__Problem statement__
Copy every line that holds the string "cyan" from the data below.

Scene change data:
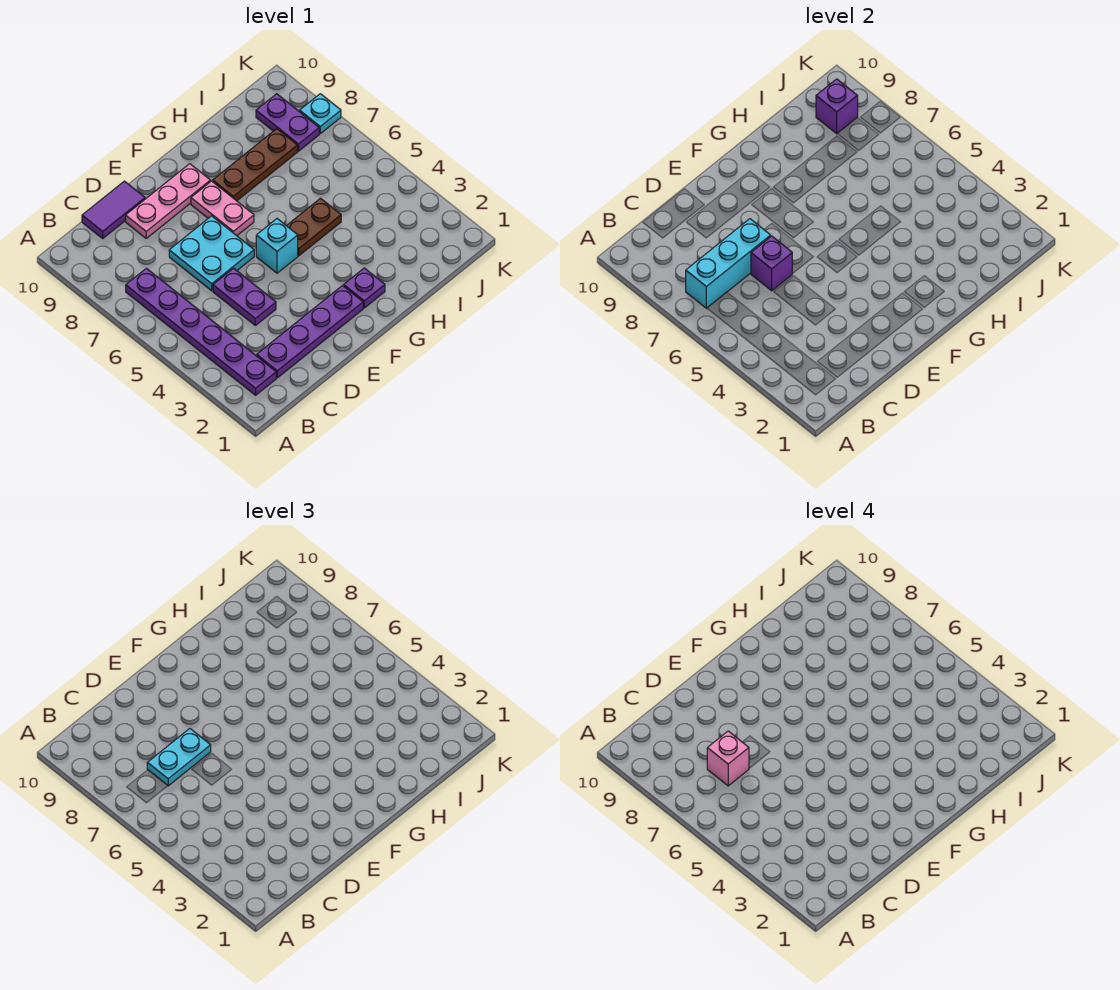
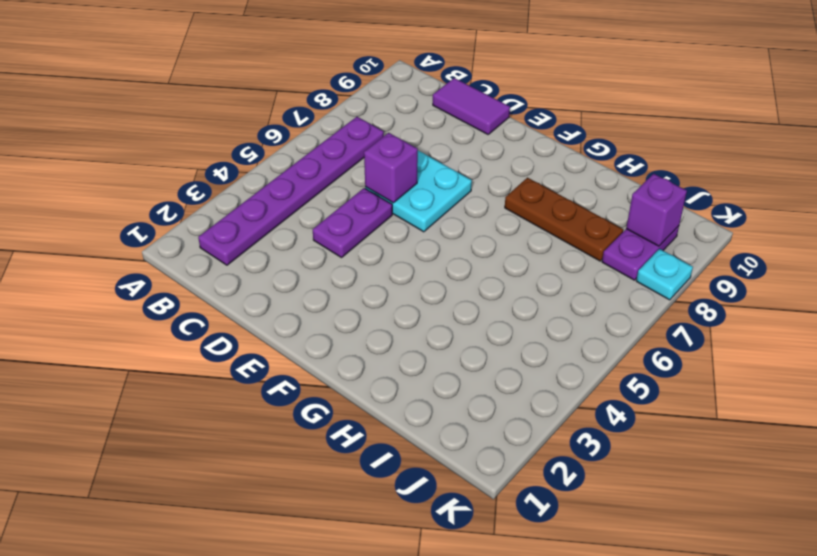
none -> purple plate C2:F2 level 1
none -> pink plate D9:F9 level 1
none -> cyan brick F5 level 1

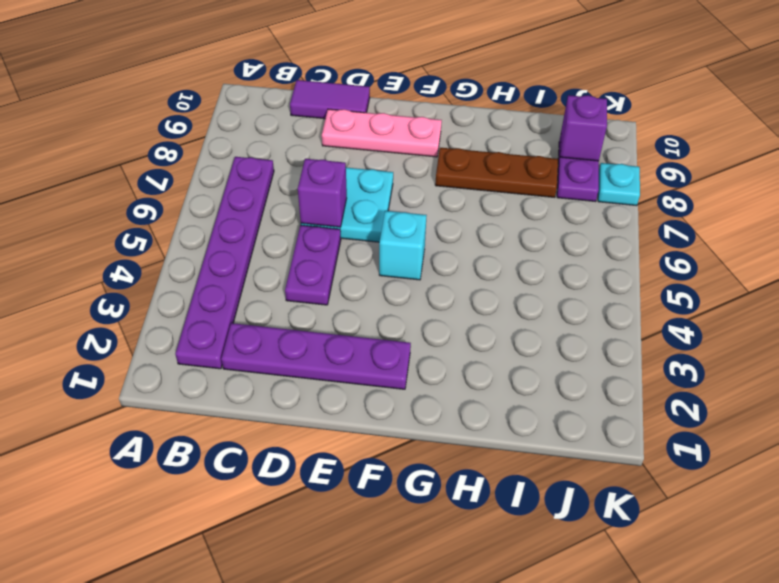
none -> pink plate F7:F8 level 1
none -> purple plate G2 level 1
none -> brown plate G5:H5 level 1

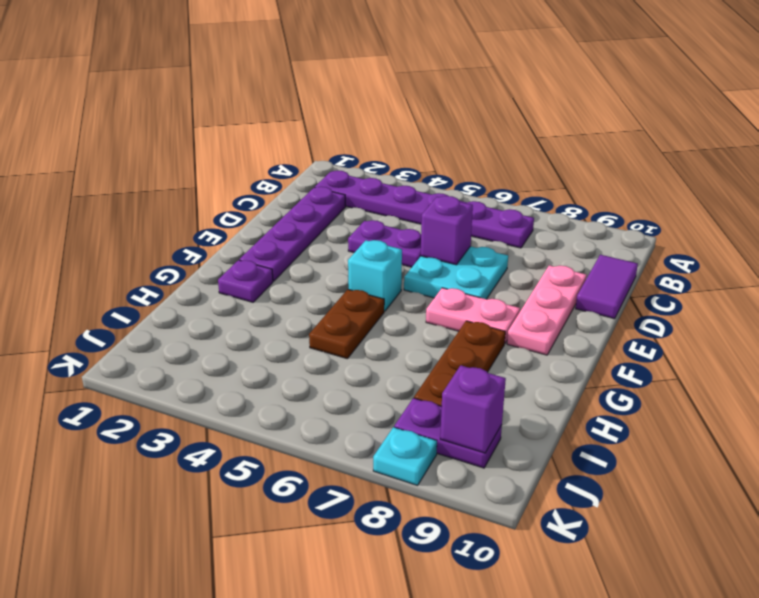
none -> cyan brick B7:D7 level 2
none -> cyan plate C7:D7 level 3
none -> pink brick C7 level 4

__Solution to this task__
none -> cyan brick F5 level 1
none -> cyan brick B7:D7 level 2
none -> cyan plate C7:D7 level 3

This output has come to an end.